**Your goal:**
Your answer must be the full set of records, copied exactly, with no pictures in it.

(Items from a data source)
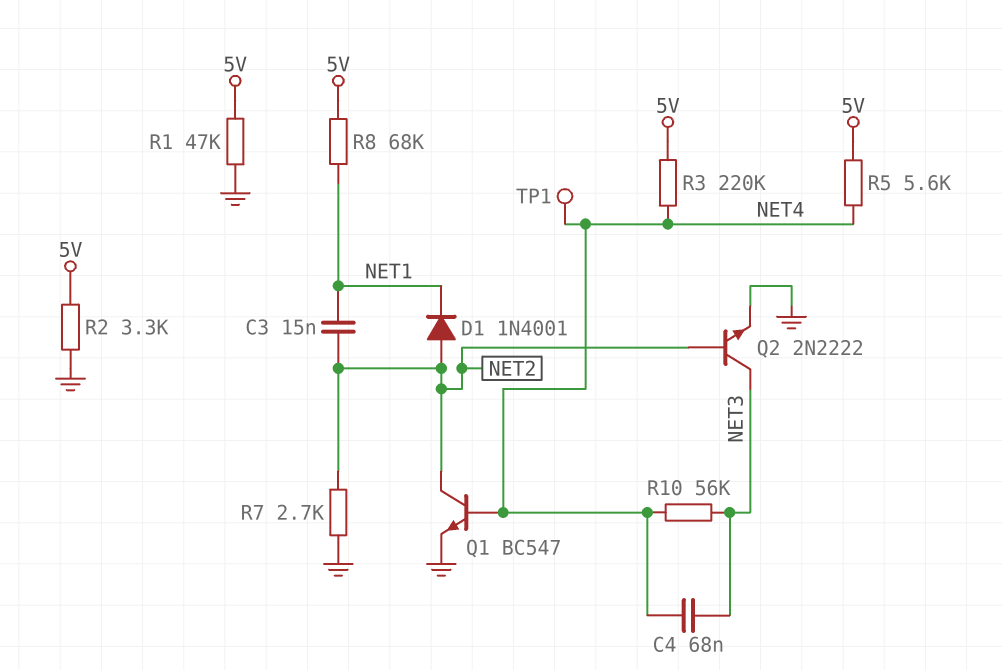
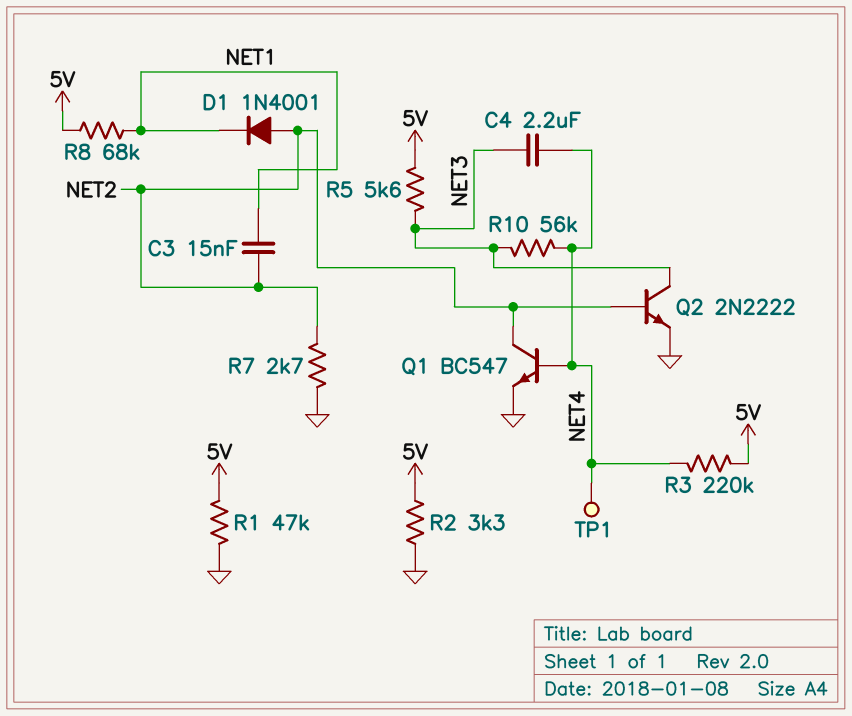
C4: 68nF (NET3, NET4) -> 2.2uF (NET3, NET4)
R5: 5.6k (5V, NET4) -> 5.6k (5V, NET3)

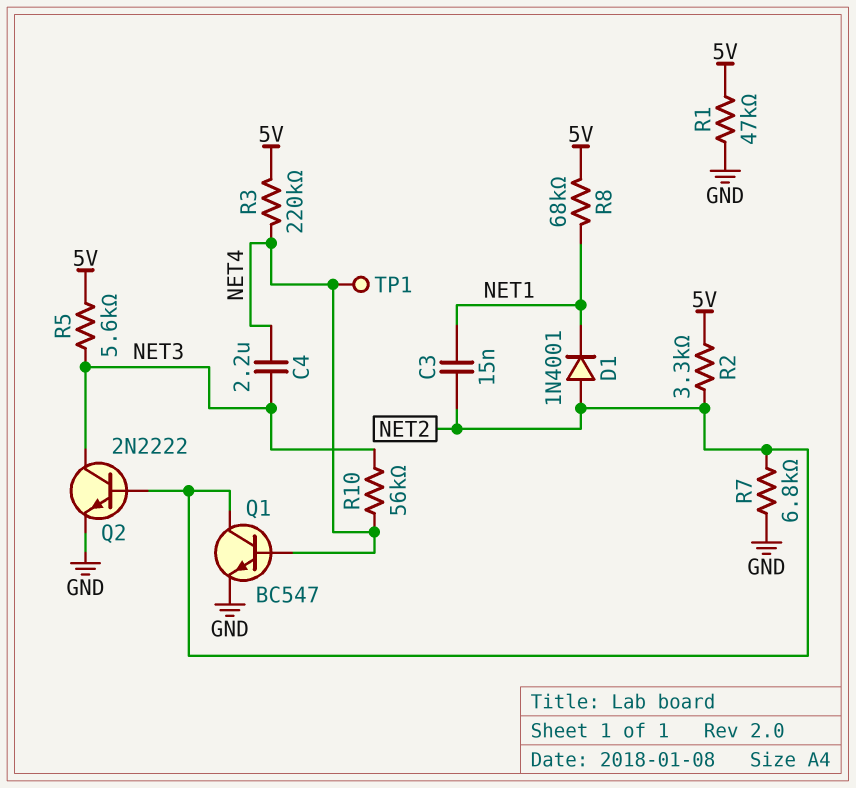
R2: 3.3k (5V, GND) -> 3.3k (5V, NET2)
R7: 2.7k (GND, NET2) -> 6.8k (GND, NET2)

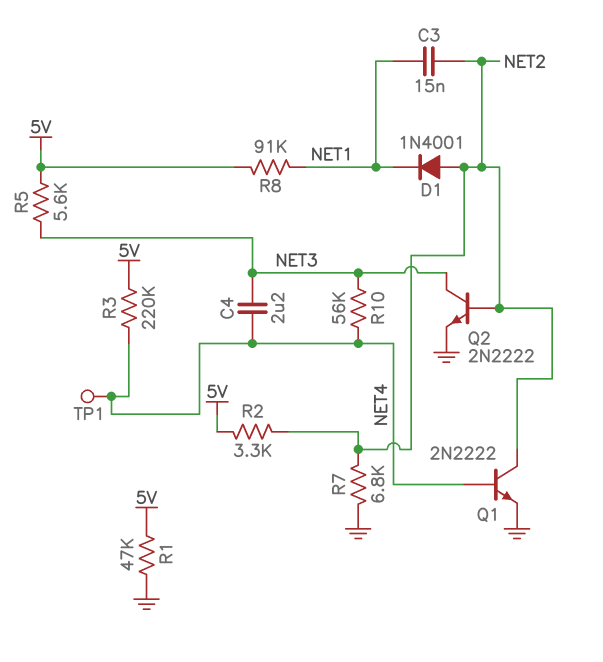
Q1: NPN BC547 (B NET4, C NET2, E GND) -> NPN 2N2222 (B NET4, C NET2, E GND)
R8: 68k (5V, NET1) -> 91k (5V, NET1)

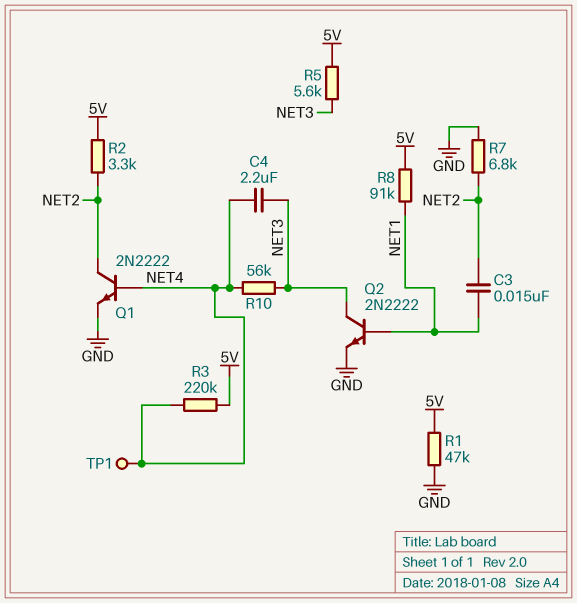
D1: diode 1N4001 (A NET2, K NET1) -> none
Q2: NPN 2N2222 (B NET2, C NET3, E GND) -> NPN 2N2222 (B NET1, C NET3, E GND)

**Finished task:**
C4: 68nF (NET3, NET4) -> 2.2uF (NET3, NET4)
R5: 5.6k (5V, NET4) -> 5.6k (5V, NET3)

R2: 3.3k (5V, GND) -> 3.3k (5V, NET2)
R7: 2.7k (GND, NET2) -> 6.8k (GND, NET2)

Q1: NPN BC547 (B NET4, C NET2, E GND) -> NPN 2N2222 (B NET4, C NET2, E GND)
R8: 68k (5V, NET1) -> 91k (5V, NET1)

D1: diode 1N4001 (A NET2, K NET1) -> none
Q2: NPN 2N2222 (B NET2, C NET3, E GND) -> NPN 2N2222 (B NET1, C NET3, E GND)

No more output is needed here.